● **Saved entries**:

* * *

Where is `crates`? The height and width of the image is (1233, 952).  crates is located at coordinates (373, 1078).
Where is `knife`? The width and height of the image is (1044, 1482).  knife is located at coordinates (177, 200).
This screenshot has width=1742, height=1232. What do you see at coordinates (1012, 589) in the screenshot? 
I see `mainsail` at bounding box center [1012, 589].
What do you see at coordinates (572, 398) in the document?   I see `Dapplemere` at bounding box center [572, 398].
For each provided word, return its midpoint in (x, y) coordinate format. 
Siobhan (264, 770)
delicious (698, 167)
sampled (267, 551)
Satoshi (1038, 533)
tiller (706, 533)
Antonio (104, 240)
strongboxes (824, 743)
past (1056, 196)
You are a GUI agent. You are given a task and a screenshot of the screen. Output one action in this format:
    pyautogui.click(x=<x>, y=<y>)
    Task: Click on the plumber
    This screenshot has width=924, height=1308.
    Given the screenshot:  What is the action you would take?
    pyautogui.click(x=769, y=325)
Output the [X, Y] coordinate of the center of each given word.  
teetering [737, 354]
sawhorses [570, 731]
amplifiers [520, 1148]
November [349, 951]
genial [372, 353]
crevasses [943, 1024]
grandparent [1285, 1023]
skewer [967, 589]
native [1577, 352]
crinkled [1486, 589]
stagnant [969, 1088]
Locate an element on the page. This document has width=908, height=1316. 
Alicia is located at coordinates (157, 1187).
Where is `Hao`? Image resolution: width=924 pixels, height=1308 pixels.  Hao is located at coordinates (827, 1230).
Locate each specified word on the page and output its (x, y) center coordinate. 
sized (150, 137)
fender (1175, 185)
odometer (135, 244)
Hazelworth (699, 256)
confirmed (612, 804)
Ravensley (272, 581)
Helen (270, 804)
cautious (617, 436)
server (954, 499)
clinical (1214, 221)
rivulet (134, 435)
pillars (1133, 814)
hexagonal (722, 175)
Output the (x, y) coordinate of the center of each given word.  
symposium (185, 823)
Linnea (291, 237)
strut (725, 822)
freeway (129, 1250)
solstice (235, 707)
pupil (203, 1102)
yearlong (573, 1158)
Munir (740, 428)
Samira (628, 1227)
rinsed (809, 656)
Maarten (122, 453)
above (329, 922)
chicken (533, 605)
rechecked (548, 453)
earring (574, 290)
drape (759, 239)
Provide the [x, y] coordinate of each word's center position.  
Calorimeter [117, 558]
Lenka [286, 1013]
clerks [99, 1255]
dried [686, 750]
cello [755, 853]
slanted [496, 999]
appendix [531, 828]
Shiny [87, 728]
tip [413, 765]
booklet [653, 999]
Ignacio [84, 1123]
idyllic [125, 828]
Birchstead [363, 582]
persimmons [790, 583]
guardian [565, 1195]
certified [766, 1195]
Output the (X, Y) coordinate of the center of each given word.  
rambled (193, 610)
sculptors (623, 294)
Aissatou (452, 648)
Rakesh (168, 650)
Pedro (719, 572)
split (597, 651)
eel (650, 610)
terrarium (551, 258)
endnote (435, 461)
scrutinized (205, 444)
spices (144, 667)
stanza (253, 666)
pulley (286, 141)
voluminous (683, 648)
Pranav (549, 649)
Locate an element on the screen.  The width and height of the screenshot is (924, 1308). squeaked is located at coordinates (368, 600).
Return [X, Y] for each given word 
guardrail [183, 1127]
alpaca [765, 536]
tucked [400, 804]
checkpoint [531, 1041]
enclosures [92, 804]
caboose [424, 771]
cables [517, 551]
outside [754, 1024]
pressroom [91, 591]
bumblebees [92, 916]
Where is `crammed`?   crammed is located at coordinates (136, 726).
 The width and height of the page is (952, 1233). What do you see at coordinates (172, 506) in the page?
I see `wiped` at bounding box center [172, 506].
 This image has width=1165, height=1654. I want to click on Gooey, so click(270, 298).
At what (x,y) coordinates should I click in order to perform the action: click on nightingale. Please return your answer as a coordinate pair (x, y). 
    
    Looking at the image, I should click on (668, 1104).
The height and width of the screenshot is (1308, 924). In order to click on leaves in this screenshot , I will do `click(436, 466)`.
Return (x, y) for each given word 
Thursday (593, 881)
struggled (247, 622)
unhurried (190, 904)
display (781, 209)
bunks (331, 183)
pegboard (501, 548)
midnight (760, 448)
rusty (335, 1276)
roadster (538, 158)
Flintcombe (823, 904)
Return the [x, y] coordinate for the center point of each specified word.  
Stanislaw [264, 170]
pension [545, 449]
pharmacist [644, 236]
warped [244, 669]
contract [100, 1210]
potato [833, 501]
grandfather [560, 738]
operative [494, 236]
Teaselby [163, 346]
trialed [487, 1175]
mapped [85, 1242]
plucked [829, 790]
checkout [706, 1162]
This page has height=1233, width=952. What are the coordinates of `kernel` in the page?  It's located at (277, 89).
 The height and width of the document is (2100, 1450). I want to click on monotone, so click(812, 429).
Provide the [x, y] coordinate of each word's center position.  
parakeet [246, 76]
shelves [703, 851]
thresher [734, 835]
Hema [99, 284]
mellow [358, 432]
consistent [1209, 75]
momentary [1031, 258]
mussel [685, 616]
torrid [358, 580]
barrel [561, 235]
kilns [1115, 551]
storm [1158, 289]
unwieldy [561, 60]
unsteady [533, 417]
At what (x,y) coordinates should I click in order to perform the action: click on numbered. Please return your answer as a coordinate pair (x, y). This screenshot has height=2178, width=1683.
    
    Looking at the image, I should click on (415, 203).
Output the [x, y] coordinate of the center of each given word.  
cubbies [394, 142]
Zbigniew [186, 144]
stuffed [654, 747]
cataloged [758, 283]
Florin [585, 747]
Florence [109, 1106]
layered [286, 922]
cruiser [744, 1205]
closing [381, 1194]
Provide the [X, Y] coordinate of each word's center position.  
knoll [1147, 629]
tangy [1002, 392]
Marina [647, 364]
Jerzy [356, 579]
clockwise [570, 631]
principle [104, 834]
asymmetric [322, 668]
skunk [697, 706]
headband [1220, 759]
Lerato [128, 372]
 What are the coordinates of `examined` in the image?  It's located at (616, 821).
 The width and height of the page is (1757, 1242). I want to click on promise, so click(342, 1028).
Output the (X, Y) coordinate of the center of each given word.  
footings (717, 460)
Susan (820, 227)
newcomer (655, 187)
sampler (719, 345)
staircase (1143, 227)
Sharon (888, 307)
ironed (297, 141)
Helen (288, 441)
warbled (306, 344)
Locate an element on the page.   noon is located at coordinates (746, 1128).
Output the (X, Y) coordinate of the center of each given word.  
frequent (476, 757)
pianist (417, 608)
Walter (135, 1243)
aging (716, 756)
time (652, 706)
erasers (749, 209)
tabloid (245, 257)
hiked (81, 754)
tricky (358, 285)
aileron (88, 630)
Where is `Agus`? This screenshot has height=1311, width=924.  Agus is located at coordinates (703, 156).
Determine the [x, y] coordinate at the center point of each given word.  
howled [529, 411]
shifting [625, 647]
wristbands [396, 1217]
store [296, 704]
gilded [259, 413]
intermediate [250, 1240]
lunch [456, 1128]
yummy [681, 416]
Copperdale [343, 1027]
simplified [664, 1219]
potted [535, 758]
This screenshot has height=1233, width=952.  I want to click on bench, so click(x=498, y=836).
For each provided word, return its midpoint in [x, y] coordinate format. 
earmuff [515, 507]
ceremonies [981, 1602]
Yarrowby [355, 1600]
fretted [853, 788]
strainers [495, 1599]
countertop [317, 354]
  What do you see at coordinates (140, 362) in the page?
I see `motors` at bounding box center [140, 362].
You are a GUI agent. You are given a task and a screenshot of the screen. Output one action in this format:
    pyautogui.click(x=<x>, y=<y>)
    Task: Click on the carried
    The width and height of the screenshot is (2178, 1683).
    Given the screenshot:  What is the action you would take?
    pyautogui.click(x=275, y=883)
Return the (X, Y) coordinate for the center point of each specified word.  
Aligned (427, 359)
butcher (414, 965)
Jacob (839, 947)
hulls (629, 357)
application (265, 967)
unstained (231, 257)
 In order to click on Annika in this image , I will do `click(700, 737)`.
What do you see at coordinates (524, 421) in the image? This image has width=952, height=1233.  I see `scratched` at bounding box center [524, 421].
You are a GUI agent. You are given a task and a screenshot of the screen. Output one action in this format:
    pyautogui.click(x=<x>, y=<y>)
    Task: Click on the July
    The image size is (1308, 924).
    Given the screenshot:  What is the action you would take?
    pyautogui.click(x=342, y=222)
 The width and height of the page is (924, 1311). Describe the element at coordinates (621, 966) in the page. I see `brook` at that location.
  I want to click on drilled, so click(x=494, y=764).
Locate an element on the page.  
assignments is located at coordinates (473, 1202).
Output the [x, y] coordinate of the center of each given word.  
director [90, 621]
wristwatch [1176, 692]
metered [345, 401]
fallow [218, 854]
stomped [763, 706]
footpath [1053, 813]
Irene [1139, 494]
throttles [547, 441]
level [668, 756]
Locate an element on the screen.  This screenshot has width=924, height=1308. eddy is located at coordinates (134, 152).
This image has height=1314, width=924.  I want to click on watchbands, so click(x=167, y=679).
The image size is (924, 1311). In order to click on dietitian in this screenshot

* * *

● **REQUIREMENTS**: Update the lines of the records starting at the one containing "enclosures [92, 804]" and ending at the one containing "midnight (760, 448)": give them again with "pegboard" changed to "corkboard" and everything else left the same.

● **ANSWER TO THE EXERCISE**:
enclosures [92, 804]
caboose [424, 771]
cables [517, 551]
outside [754, 1024]
pressroom [91, 591]
bumblebees [92, 916]
Where is `crammed`?   crammed is located at coordinates (136, 726).
 The width and height of the page is (952, 1233). What do you see at coordinates (172, 506) in the page?
I see `wiped` at bounding box center [172, 506].
 This image has width=1165, height=1654. I want to click on Gooey, so click(270, 298).
At what (x,y) coordinates should I click in order to perform the action: click on nightingale. Please return your answer as a coordinate pair (x, y). 
    
    Looking at the image, I should click on (668, 1104).
The height and width of the screenshot is (1308, 924). In order to click on leaves in this screenshot , I will do `click(436, 466)`.
Return (x, y) for each given word 
Thursday (593, 881)
struggled (247, 622)
unhurried (190, 904)
display (781, 209)
bunks (331, 183)
corkboard (501, 548)
midnight (760, 448)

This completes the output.